»»
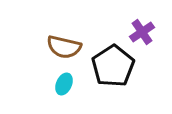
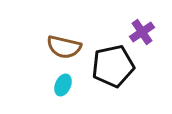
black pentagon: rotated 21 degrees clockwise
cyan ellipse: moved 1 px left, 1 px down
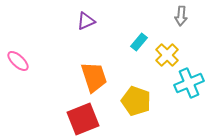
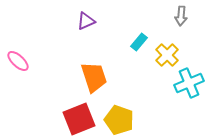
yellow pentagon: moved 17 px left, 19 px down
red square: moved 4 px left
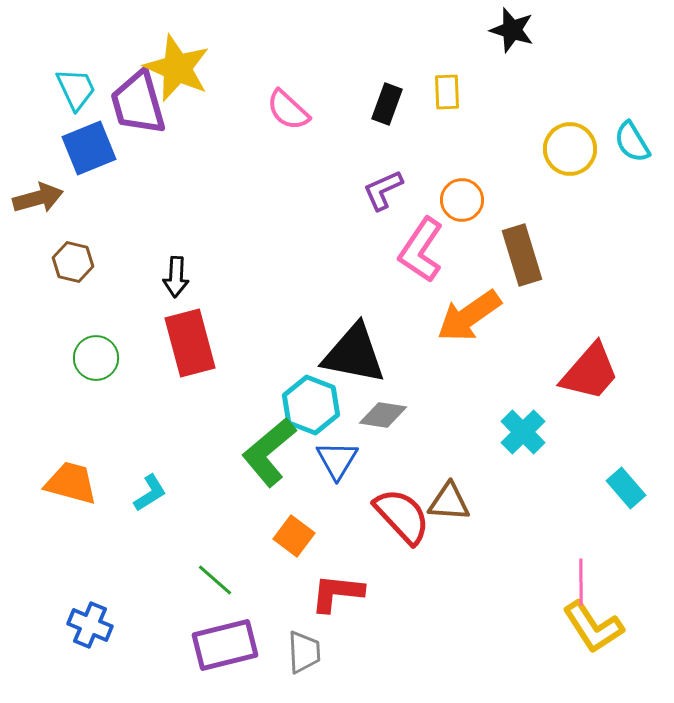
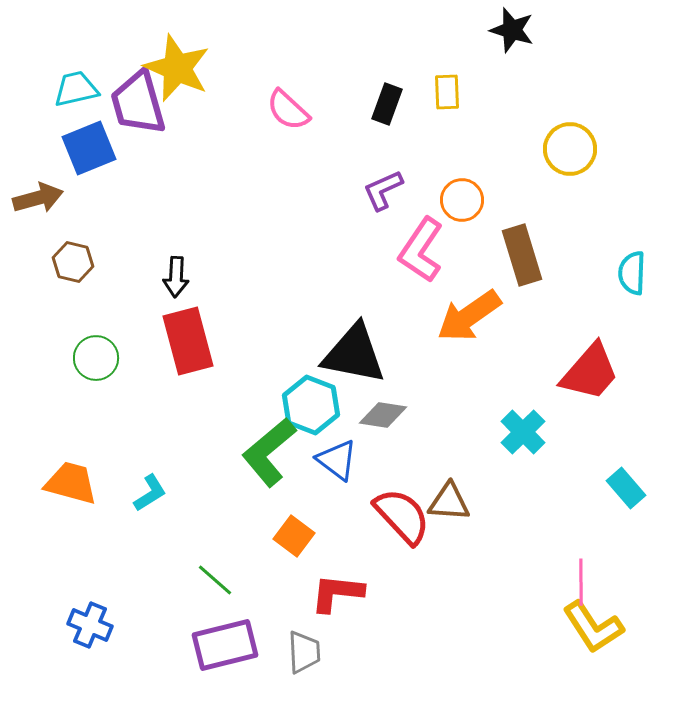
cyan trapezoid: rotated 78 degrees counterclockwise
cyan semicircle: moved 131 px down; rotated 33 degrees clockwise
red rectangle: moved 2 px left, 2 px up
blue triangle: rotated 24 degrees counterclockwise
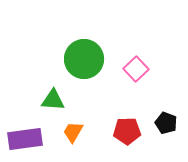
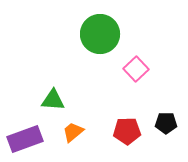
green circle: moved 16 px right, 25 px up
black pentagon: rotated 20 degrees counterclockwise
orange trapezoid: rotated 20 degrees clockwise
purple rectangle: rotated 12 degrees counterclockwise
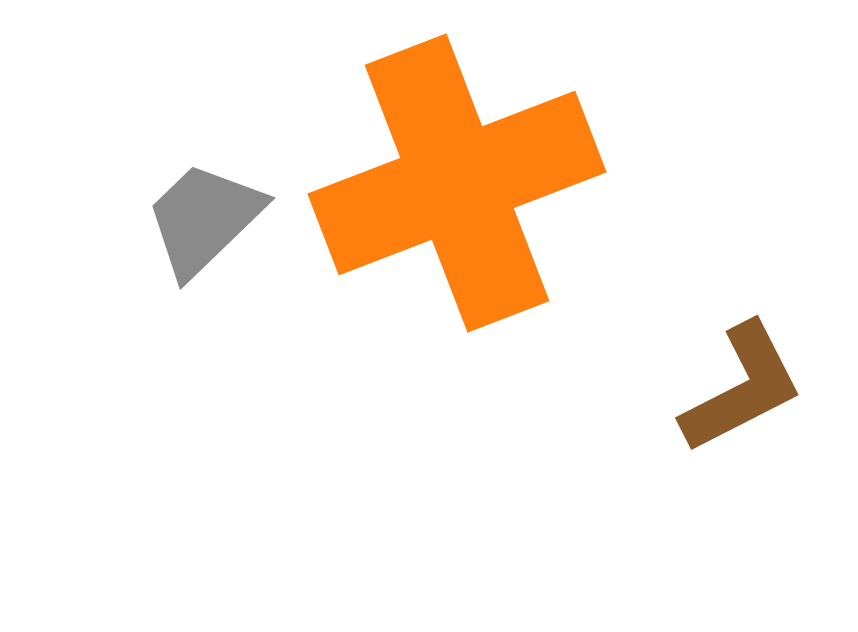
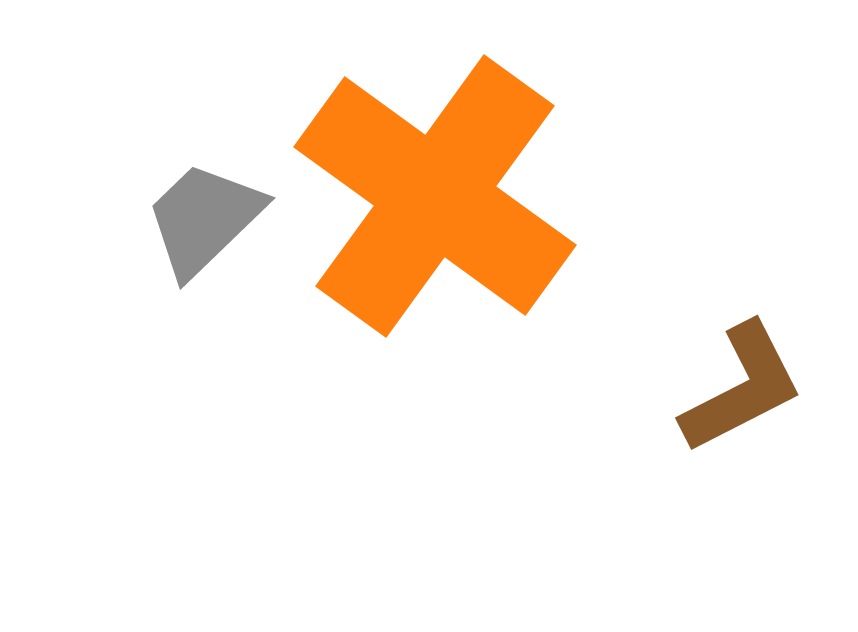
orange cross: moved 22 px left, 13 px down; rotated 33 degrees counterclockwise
««
[What is required]: Your reply should be the number of lines in the listing above that contain "moved", with nothing added.

[Result]: 7